## What to produce
Word for word, copy the records that follow.

◇ ◇ ◇

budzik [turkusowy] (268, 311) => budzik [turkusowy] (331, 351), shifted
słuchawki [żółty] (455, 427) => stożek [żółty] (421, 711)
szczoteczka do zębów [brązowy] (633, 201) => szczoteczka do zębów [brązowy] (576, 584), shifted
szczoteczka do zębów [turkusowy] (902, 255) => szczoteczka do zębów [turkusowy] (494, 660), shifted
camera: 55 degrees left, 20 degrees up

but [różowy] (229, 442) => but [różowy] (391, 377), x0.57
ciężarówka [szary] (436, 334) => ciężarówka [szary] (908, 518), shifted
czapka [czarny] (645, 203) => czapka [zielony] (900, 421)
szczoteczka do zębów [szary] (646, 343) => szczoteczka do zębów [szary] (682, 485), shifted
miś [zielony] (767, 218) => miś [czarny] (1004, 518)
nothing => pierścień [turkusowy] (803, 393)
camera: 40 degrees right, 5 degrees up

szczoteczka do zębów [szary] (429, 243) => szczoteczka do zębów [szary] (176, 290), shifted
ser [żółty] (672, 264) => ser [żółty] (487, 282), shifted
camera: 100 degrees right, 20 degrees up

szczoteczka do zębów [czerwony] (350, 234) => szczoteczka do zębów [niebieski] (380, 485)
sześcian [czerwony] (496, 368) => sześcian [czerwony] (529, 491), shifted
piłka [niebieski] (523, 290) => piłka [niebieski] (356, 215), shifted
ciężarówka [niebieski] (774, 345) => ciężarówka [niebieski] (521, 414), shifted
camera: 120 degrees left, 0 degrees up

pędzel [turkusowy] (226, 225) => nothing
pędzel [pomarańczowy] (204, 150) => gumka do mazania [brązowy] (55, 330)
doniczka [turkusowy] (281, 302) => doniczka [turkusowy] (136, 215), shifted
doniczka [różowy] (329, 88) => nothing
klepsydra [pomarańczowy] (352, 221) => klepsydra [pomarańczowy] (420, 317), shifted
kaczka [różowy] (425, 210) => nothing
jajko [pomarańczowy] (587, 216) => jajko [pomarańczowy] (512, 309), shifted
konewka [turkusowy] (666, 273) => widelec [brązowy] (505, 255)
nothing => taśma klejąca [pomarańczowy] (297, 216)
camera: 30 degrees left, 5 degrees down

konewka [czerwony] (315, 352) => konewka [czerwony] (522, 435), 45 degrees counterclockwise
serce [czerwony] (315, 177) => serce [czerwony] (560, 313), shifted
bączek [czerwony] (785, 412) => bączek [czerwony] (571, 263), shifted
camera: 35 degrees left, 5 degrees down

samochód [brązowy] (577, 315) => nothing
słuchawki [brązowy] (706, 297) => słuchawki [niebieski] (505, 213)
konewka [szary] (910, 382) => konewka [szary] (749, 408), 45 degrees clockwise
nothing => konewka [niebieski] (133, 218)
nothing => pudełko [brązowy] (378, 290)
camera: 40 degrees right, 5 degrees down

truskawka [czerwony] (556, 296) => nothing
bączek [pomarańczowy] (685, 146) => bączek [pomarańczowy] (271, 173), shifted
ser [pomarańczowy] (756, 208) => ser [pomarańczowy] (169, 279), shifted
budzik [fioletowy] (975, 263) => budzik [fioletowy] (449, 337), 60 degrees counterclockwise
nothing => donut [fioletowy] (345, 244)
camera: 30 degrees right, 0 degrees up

◇ ◇ ◇

## The completed task
budzik [turkusowy] (268, 311) => budzik [turkusowy] (331, 351), shifted
słuchawki [żółty] (455, 427) => stożek [żółty] (421, 711)
szczoteczka do zębów [brązowy] (633, 201) => szczoteczka do zębów [brązowy] (576, 584), shifted
szczoteczka do zębów [turkusowy] (902, 255) => szczoteczka do zębów [turkusowy] (494, 660), shifted
camera: 55 degrees left, 20 degrees up

but [różowy] (229, 442) => but [różowy] (391, 377), x0.57
ciężarówka [szary] (436, 334) => ciężarówka [szary] (908, 518), shifted
czapka [czarny] (645, 203) => czapka [zielony] (900, 421)
szczoteczka do zębów [szary] (646, 343) => szczoteczka do zębów [szary] (682, 485), shifted
miś [zielony] (767, 218) => miś [czarny] (1004, 518)
nothing => pierścień [turkusowy] (803, 393)
camera: 40 degrees right, 5 degrees up

szczoteczka do zębów [szary] (429, 243) => szczoteczka do zębów [szary] (176, 290), shifted
ser [żółty] (672, 264) => ser [żółty] (487, 282), shifted
camera: 100 degrees right, 20 degrees up

szczoteczka do zębów [czerwony] (350, 234) => szczoteczka do zębów [niebieski] (380, 485)
sześcian [czerwony] (496, 368) => sześcian [czerwony] (529, 491), shifted
piłka [niebieski] (523, 290) => piłka [niebieski] (356, 215), shifted
ciężarówka [niebieski] (774, 345) => ciężarówka [niebieski] (521, 414), shifted
camera: 120 degrees left, 0 degrees up

pędzel [turkusowy] (226, 225) => nothing
pędzel [pomarańczowy] (204, 150) => gumka do mazania [brązowy] (55, 330)
doniczka [turkusowy] (281, 302) => doniczka [turkusowy] (136, 215), shifted
doniczka [różowy] (329, 88) => nothing
klepsydra [pomarańczowy] (352, 221) => klepsydra [pomarańczowy] (420, 317), shifted
kaczka [różowy] (425, 210) => nothing
jajko [pomarańczowy] (587, 216) => jajko [pomarańczowy] (512, 309), shifted
konewka [turkusowy] (666, 273) => widelec [brązowy] (505, 255)
nothing => taśma klejąca [pomarańczowy] (297, 216)
camera: 30 degrees left, 5 degrees down

konewka [czerwony] (315, 352) => konewka [czerwony] (522, 435), 45 degrees counterclockwise
serce [czerwony] (315, 177) => serce [czerwony] (560, 313), shifted
bączek [czerwony] (785, 412) => bączek [czerwony] (571, 263), shifted
camera: 35 degrees left, 5 degrees down

samochód [brązowy] (577, 315) => nothing
słuchawki [brązowy] (706, 297) => słuchawki [niebieski] (505, 213)
konewka [szary] (910, 382) => konewka [szary] (749, 408), 45 degrees clockwise
nothing => konewka [niebieski] (133, 218)
nothing => pudełko [brązowy] (378, 290)
camera: 40 degrees right, 5 degrees down

truskawka [czerwony] (556, 296) => nothing
bączek [pomarańczowy] (685, 146) => bączek [pomarańczowy] (271, 173), shifted
ser [pomarańczowy] (756, 208) => ser [pomarańczowy] (169, 279), shifted
budzik [fioletowy] (975, 263) => budzik [fioletowy] (449, 337), 60 degrees counterclockwise
nothing => donut [fioletowy] (345, 244)
camera: 30 degrees right, 0 degrees up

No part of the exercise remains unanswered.